_What needs to be done:_
Your task is to repeat all of the data exactly while excluding the pictures.

_Dataset section:_
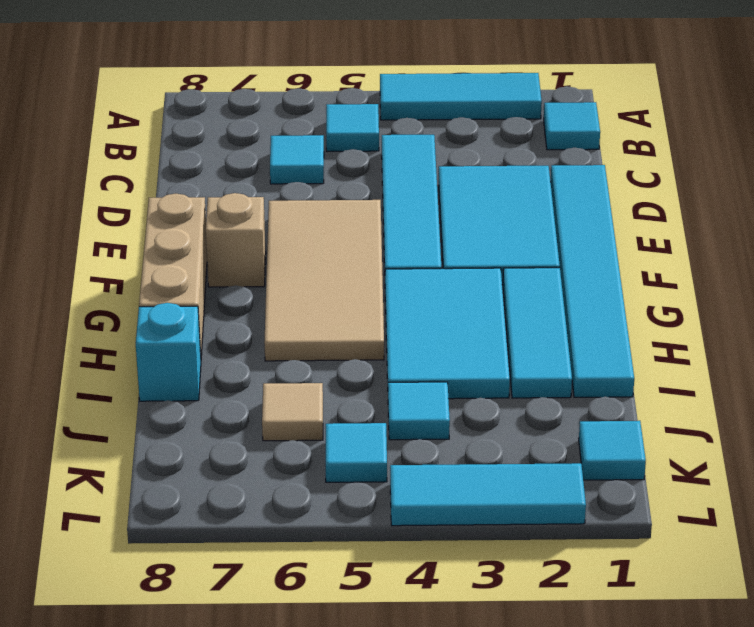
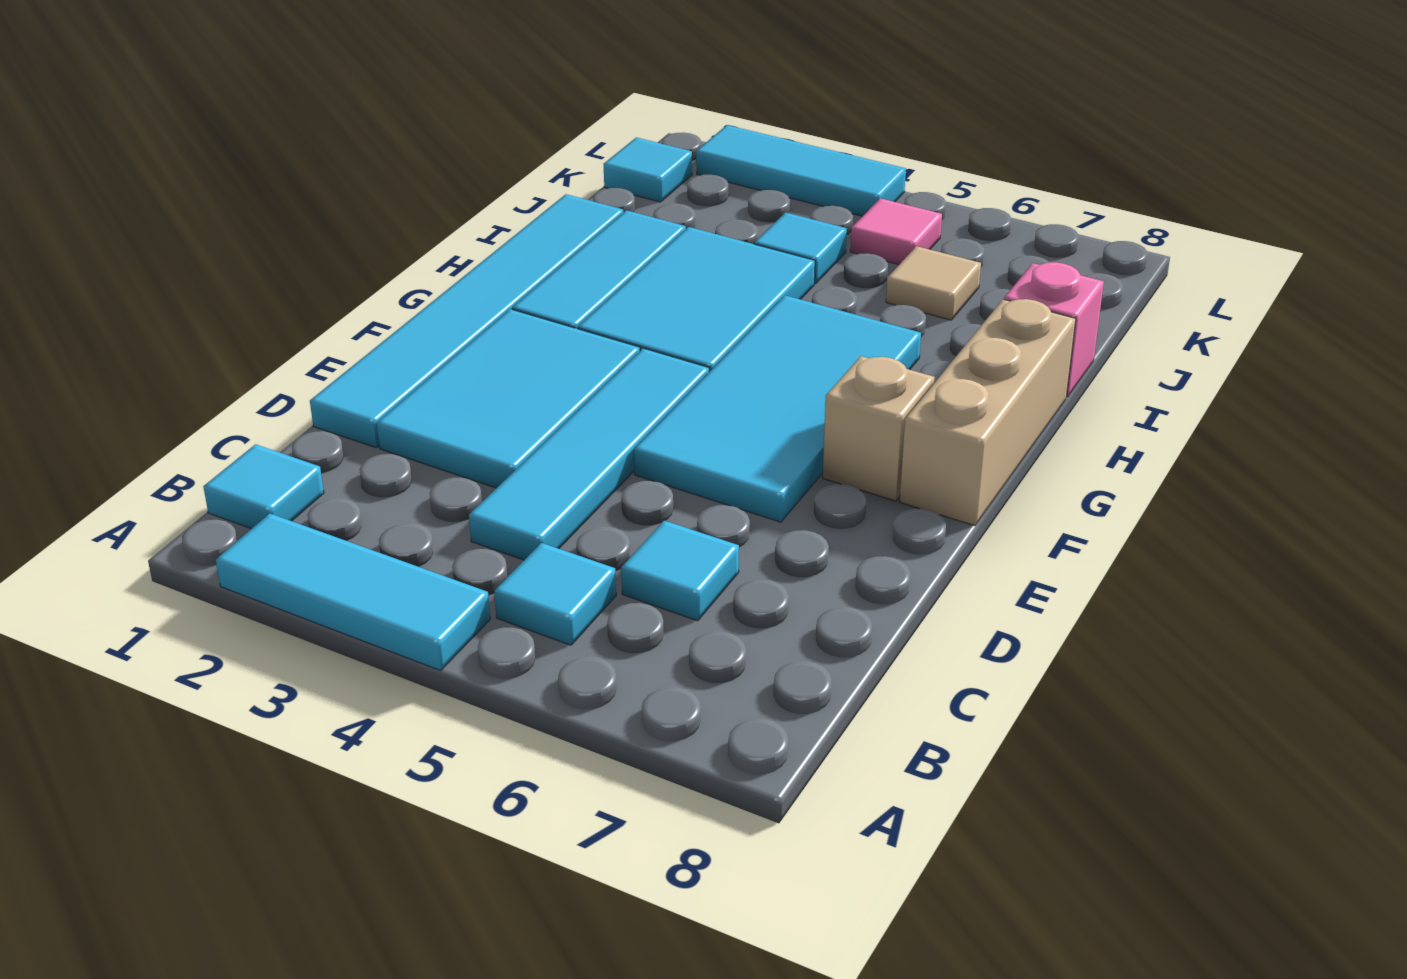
tan tile E5:H6 level 1 -> cyan tile E5:H6 level 1
cyan brick I8 level 1 -> pink brick I8 level 1
cyan tile K5 level 1 -> pink tile K5 level 1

_Output below:_
tan tile E5:H6 level 1 -> cyan tile E5:H6 level 1
cyan brick I8 level 1 -> pink brick I8 level 1
cyan tile K5 level 1 -> pink tile K5 level 1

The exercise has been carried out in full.